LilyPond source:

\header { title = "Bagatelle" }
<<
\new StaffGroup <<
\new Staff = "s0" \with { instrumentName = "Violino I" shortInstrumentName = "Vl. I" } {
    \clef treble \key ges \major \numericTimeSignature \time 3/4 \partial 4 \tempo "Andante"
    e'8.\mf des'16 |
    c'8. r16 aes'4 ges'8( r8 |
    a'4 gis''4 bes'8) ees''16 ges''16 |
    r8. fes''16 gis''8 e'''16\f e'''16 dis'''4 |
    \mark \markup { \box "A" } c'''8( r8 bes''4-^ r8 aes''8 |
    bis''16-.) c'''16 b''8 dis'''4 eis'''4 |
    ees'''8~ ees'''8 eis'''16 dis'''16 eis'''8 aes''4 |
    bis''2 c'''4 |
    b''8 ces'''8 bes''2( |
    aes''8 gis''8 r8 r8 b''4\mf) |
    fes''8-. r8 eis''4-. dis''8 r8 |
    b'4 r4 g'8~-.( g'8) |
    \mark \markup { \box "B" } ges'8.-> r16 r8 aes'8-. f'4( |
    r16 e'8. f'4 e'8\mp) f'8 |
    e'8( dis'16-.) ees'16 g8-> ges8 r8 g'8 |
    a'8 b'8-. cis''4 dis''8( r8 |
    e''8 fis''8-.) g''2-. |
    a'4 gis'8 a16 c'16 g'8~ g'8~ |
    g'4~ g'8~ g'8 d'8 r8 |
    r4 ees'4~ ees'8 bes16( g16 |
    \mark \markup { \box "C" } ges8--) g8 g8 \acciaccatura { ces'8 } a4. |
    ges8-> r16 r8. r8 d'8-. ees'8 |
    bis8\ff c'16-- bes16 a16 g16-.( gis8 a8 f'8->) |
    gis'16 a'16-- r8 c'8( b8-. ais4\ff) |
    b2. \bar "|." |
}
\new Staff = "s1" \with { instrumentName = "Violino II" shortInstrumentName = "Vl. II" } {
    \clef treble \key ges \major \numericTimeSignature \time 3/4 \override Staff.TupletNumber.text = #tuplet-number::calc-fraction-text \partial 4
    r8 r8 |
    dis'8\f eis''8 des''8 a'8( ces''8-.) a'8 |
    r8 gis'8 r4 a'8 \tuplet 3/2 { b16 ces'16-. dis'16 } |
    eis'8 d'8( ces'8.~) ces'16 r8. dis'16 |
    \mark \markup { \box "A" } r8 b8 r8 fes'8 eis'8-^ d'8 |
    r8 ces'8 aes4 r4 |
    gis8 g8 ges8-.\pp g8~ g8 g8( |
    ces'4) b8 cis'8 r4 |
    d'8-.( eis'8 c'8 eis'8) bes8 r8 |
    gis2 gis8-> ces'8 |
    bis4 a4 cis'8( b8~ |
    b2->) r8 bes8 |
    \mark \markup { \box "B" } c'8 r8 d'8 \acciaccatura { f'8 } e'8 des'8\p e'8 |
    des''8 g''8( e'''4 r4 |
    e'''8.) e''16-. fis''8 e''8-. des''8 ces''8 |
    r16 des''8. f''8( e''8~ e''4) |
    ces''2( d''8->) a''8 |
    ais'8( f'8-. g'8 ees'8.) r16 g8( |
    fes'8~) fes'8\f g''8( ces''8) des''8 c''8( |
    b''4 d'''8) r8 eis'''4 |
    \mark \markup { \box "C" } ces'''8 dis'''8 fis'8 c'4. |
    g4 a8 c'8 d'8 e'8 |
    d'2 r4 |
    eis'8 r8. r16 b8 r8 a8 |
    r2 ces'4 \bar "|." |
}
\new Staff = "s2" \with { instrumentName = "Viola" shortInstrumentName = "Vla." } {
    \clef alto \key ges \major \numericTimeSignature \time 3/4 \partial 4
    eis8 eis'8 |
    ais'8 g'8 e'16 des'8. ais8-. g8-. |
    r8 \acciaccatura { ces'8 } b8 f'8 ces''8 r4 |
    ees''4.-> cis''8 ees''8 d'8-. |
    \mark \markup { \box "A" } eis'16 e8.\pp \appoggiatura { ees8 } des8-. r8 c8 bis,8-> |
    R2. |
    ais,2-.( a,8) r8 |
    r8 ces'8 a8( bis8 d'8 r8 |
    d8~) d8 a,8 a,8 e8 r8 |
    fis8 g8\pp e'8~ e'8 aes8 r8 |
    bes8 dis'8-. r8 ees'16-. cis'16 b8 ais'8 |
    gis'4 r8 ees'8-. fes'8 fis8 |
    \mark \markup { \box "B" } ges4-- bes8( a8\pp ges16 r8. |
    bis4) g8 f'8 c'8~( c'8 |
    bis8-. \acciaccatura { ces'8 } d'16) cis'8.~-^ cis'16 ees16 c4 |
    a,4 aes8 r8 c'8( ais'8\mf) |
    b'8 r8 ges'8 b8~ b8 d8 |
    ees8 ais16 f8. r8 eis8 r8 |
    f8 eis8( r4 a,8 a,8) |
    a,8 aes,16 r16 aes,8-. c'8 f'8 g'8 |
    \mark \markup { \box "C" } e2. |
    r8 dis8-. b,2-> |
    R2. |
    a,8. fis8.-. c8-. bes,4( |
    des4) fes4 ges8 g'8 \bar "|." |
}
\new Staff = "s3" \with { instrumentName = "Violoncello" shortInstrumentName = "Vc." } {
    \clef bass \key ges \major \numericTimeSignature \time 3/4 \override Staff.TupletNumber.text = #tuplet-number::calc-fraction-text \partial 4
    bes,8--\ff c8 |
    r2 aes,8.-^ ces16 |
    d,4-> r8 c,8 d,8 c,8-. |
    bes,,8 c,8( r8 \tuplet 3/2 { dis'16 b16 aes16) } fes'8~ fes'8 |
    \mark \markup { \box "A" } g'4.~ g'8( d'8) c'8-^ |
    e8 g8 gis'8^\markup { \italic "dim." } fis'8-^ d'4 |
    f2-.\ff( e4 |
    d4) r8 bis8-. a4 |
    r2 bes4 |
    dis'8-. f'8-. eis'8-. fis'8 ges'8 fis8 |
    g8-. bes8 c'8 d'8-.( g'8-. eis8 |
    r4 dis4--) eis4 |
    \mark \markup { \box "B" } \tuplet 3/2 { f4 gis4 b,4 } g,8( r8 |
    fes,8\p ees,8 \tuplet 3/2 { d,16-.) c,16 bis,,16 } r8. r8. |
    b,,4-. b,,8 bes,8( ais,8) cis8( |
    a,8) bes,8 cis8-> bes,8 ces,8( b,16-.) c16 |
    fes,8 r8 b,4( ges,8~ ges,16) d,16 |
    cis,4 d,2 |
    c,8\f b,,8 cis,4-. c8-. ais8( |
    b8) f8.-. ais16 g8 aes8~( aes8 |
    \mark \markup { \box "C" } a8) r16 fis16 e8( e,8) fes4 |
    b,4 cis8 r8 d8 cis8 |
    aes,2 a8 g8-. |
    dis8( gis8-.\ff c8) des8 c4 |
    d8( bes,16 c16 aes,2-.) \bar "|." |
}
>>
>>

+ + + + + + +

WORK TO DO: Identify each line in the records where the string "partial" appears, including inside a longer word, and copy those lines.

WRITTEN ANSWER:
    \clef treble \key ges \major \numericTimeSignature \time 3/4 \partial 4 \tempo "Andante"
    \clef treble \key ges \major \numericTimeSignature \time 3/4 \override Staff.TupletNumber.text = #tuplet-number::calc-fraction-text \partial 4
    \clef alto \key ges \major \numericTimeSignature \time 3/4 \partial 4
    \clef bass \key ges \major \numericTimeSignature \time 3/4 \override Staff.TupletNumber.text = #tuplet-number::calc-fraction-text \partial 4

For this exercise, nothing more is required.